## DESCRIPTION OF THE TASK
Go through the entries below and give the number of lines that have the string "camera", and only that.

## TASK INPUT
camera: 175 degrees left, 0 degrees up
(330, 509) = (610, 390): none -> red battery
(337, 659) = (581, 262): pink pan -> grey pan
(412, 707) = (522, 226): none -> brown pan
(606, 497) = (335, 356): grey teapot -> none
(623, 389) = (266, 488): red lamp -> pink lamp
* * *
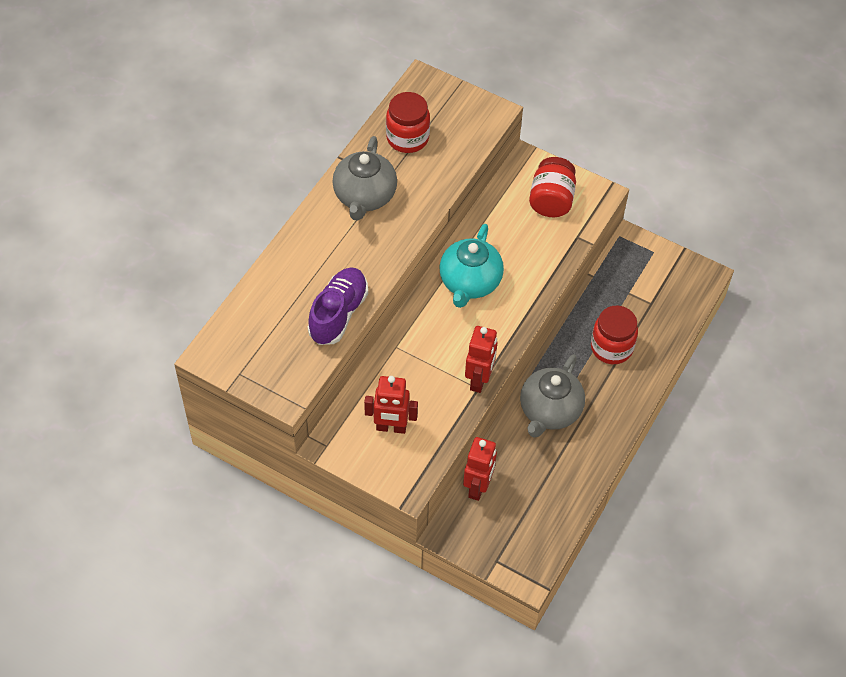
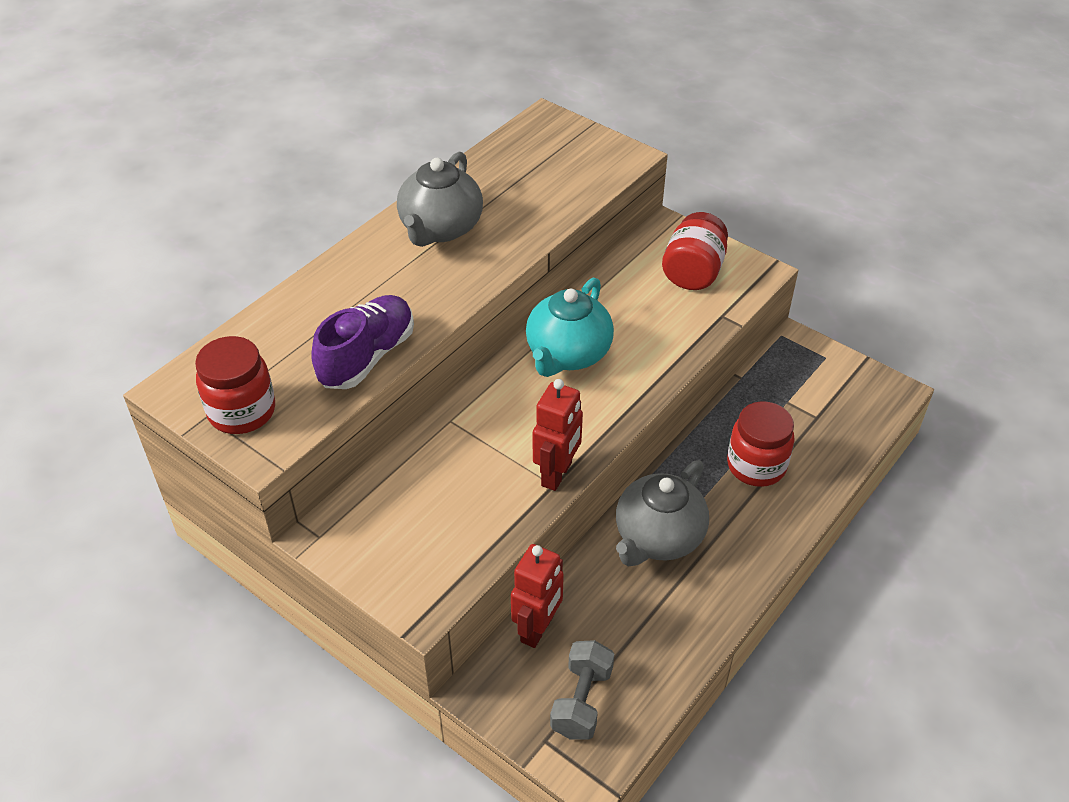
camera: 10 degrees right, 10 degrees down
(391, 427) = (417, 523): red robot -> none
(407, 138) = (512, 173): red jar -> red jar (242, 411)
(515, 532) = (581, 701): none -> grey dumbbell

## ANSWER BELOW
2